*** Opening RECORDS TO USE ***

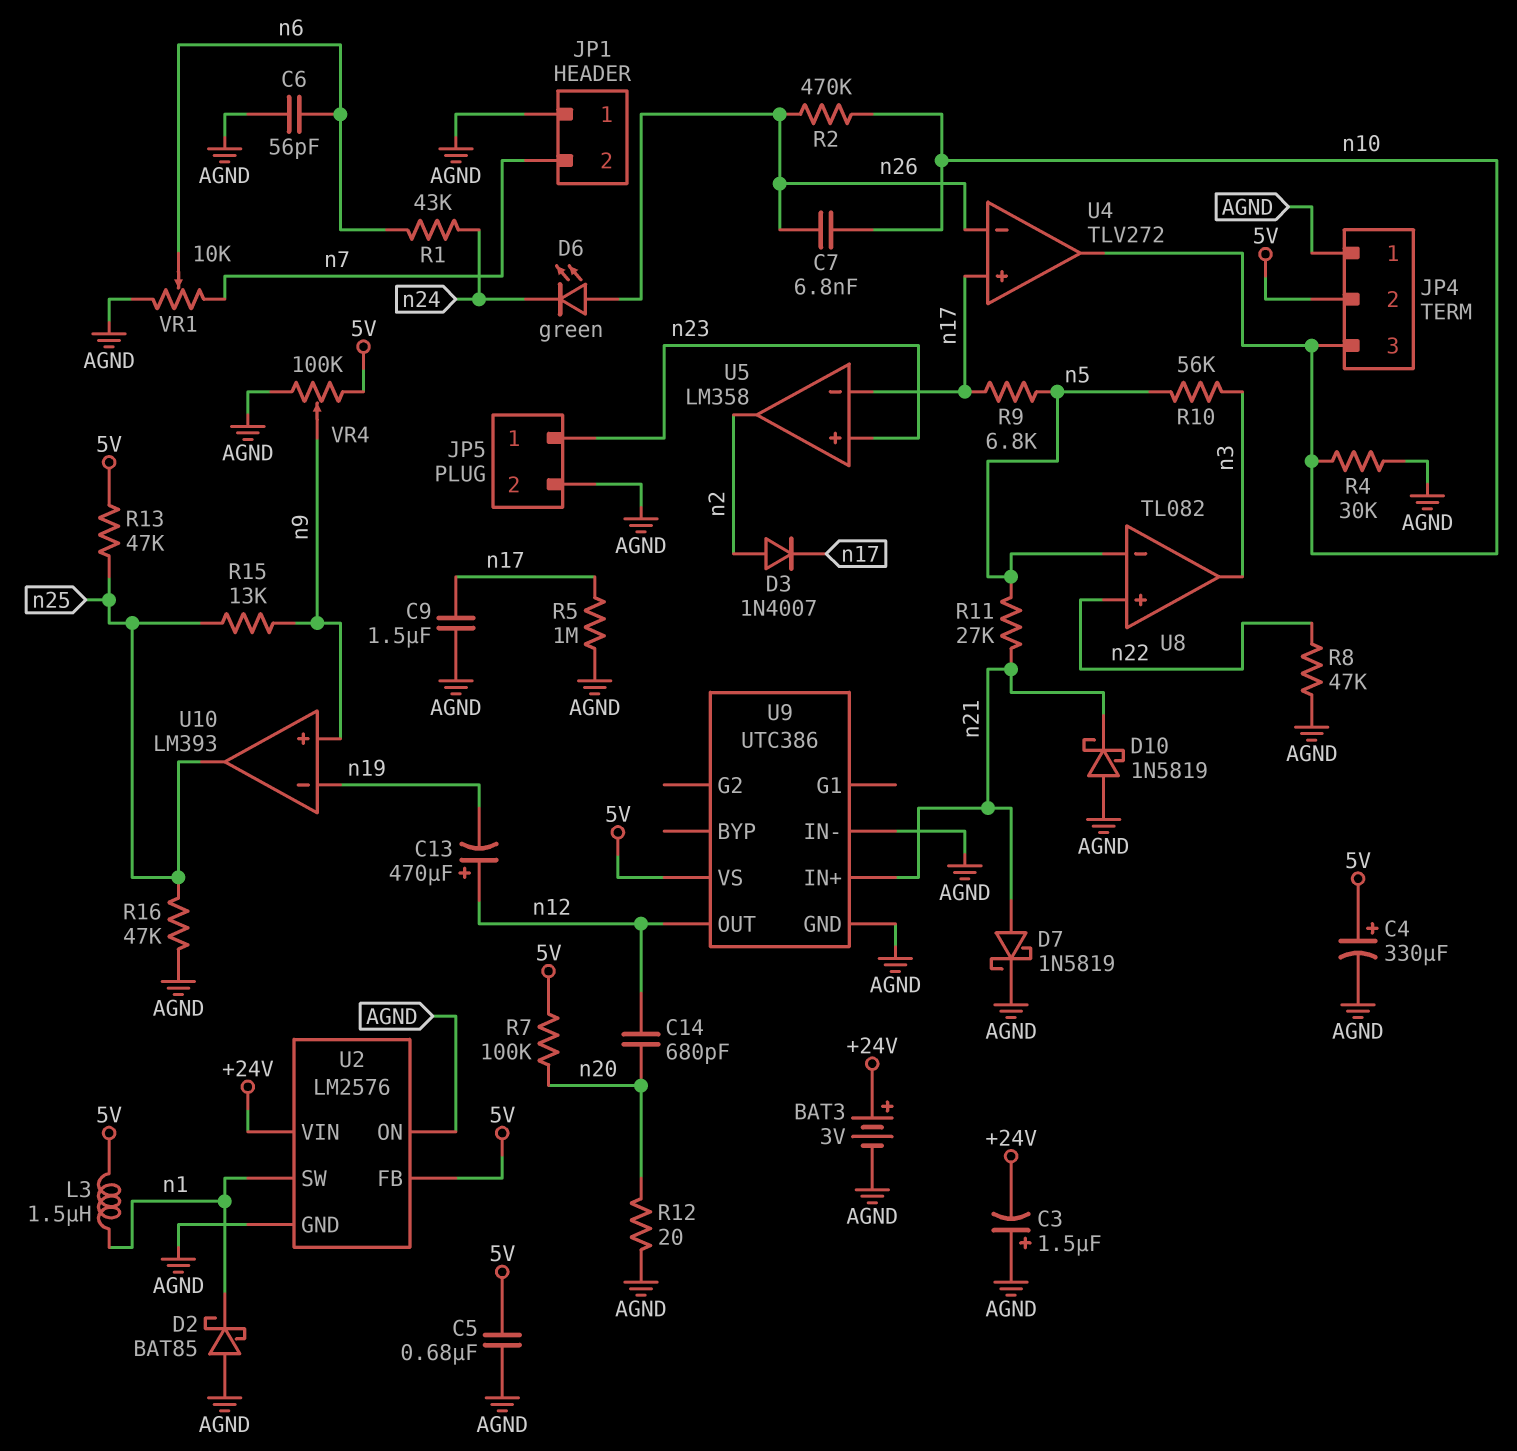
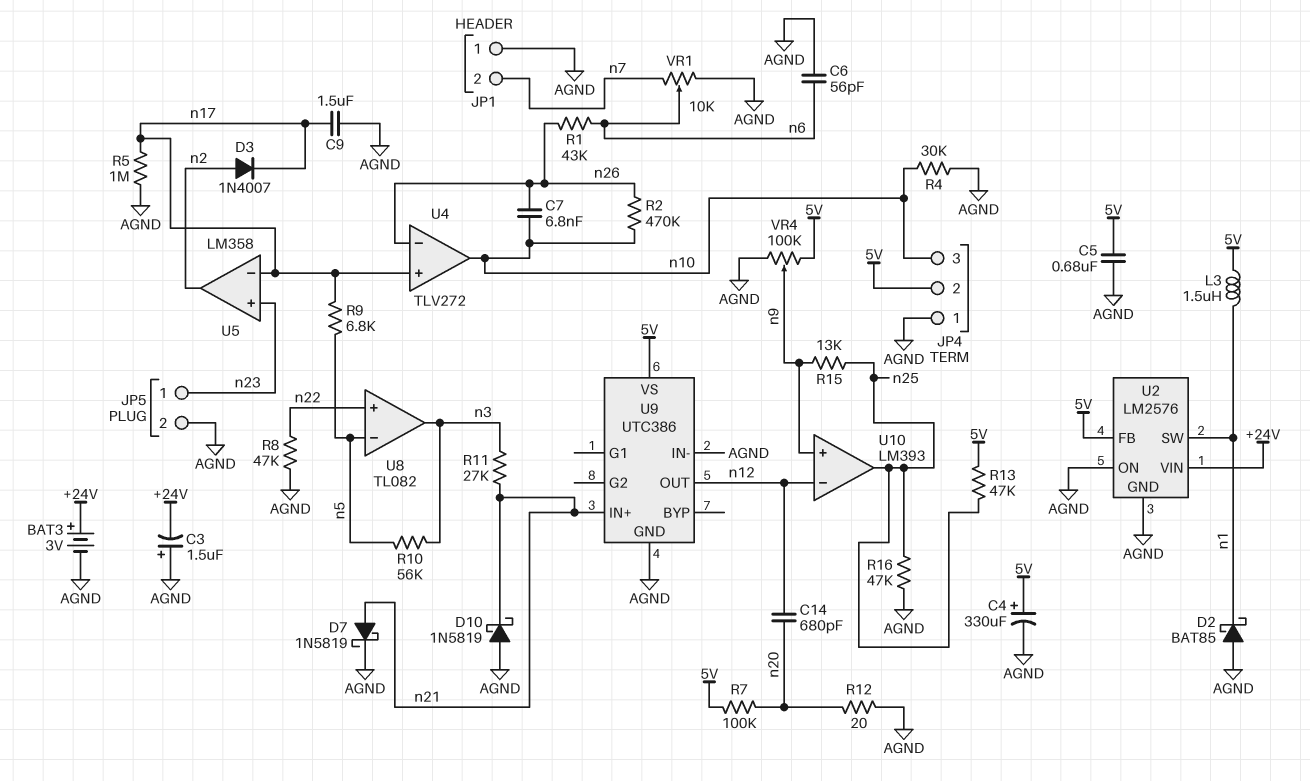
C13: 470uF (plus n12, minus n19) -> none
D6: LED green (A n26, K n24) -> none
R1: 43k (n6, n24) -> 43k (n6, n26)
R11: 27k (n5, n21) -> 27k (n3, n21)
U10 pin in-: n19 -> n12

*** Closing RECORDS TO USE ***

[ASSIGNMENT]: Copy exactly. Start at the line containing "D6: LED green (A n26, K n24) -> none" and continue through the last line of the records.

[EXERCISE ANSWER]:
D6: LED green (A n26, K n24) -> none
R1: 43k (n6, n24) -> 43k (n6, n26)
R11: 27k (n5, n21) -> 27k (n3, n21)
U10 pin in-: n19 -> n12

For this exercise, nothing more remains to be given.